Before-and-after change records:
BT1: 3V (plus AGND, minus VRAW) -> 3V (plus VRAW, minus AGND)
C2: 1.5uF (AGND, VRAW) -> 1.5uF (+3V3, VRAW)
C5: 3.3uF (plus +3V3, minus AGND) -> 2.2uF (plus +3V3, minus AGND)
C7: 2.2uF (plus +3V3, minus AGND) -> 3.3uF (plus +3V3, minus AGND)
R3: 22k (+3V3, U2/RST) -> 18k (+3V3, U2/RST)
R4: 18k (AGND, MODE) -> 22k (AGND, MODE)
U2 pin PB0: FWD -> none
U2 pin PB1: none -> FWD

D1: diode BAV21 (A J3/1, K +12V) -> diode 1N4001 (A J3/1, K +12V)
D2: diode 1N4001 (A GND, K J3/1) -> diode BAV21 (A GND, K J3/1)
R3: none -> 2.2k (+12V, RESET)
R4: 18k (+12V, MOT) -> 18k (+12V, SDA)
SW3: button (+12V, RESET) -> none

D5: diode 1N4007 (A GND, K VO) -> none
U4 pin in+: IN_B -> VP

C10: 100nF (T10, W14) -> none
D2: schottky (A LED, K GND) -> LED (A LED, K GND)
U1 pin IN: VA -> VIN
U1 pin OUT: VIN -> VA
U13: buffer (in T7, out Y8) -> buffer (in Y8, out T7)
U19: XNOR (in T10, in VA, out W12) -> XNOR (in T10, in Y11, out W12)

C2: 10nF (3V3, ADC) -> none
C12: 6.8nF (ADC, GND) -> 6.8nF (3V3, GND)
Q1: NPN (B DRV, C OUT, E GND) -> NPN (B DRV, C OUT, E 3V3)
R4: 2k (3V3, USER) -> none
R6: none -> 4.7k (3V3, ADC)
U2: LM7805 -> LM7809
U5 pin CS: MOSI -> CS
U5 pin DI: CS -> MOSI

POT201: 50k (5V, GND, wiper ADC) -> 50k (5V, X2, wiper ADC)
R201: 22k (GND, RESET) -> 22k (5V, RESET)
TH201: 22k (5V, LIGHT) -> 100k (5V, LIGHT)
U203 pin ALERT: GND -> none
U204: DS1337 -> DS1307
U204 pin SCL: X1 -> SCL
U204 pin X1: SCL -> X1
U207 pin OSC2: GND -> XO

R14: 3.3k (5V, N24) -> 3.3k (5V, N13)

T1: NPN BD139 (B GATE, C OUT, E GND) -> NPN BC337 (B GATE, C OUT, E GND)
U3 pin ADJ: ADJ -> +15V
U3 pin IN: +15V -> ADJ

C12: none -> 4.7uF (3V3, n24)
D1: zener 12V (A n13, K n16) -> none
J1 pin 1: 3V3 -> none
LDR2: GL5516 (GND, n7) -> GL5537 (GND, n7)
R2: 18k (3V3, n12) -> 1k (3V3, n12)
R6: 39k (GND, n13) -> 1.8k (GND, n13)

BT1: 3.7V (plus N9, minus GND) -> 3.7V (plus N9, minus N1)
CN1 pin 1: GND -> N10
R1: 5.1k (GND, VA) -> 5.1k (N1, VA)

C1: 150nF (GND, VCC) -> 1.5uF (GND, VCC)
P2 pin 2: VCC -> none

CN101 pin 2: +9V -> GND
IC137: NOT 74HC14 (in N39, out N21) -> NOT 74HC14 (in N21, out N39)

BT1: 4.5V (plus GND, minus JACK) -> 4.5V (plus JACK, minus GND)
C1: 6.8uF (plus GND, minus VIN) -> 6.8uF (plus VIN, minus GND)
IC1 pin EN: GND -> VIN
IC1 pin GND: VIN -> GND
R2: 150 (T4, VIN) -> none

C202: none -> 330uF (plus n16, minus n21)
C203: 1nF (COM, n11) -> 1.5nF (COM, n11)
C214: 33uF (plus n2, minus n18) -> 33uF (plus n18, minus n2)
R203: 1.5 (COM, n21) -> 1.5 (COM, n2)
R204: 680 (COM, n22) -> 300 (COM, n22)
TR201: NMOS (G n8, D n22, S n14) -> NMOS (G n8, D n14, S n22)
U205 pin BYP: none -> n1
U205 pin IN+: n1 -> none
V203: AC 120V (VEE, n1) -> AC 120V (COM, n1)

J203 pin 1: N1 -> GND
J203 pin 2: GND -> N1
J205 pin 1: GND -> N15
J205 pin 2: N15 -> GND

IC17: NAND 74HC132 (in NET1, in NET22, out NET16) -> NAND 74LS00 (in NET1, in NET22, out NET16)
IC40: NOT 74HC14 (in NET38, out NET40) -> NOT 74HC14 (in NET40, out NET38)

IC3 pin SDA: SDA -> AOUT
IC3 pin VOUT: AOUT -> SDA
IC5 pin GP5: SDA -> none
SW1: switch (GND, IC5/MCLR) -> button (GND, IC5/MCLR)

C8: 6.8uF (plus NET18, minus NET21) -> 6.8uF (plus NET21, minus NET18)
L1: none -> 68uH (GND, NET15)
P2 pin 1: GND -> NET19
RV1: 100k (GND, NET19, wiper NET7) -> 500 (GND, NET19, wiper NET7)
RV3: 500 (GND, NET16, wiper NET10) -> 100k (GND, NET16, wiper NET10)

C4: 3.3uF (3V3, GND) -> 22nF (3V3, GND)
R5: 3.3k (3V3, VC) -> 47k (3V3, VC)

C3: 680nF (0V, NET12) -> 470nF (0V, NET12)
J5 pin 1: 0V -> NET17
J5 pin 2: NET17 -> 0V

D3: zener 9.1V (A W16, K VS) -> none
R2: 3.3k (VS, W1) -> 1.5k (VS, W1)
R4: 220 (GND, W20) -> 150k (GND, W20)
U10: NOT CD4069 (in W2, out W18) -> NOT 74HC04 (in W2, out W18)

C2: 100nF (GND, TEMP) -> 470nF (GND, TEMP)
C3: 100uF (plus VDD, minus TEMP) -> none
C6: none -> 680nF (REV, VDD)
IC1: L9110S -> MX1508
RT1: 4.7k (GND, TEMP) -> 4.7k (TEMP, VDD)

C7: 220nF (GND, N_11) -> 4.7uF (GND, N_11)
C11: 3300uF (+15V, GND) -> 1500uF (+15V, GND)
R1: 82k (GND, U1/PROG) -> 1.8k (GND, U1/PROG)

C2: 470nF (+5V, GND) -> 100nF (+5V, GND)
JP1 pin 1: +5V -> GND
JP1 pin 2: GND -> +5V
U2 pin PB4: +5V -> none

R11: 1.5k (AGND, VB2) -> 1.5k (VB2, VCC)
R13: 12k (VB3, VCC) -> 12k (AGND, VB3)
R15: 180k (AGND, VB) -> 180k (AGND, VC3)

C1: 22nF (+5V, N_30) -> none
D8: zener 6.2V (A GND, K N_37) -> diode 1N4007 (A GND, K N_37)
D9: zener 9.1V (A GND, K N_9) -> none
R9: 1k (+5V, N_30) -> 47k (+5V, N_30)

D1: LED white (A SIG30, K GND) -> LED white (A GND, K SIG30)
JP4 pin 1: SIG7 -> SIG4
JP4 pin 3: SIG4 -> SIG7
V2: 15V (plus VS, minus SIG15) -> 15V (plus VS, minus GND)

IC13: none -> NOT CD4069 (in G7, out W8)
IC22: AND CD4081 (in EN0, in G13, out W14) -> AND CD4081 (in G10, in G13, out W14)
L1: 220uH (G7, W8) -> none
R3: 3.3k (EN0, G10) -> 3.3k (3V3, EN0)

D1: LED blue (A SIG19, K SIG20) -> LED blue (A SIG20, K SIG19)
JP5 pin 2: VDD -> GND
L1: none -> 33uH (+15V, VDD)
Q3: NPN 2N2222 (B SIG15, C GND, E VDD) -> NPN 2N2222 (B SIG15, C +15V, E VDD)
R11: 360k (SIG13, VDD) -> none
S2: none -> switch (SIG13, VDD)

## [What to work on]
Copy exactly the stretch of data above from the line with "IC137: NOT 74HC14" through the line with "J203 pin 2: GND -> N1", and omit all other lines.

## [Answer below]
IC137: NOT 74HC14 (in N39, out N21) -> NOT 74HC14 (in N21, out N39)

BT1: 4.5V (plus GND, minus JACK) -> 4.5V (plus JACK, minus GND)
C1: 6.8uF (plus GND, minus VIN) -> 6.8uF (plus VIN, minus GND)
IC1 pin EN: GND -> VIN
IC1 pin GND: VIN -> GND
R2: 150 (T4, VIN) -> none

C202: none -> 330uF (plus n16, minus n21)
C203: 1nF (COM, n11) -> 1.5nF (COM, n11)
C214: 33uF (plus n2, minus n18) -> 33uF (plus n18, minus n2)
R203: 1.5 (COM, n21) -> 1.5 (COM, n2)
R204: 680 (COM, n22) -> 300 (COM, n22)
TR201: NMOS (G n8, D n22, S n14) -> NMOS (G n8, D n14, S n22)
U205 pin BYP: none -> n1
U205 pin IN+: n1 -> none
V203: AC 120V (VEE, n1) -> AC 120V (COM, n1)

J203 pin 1: N1 -> GND
J203 pin 2: GND -> N1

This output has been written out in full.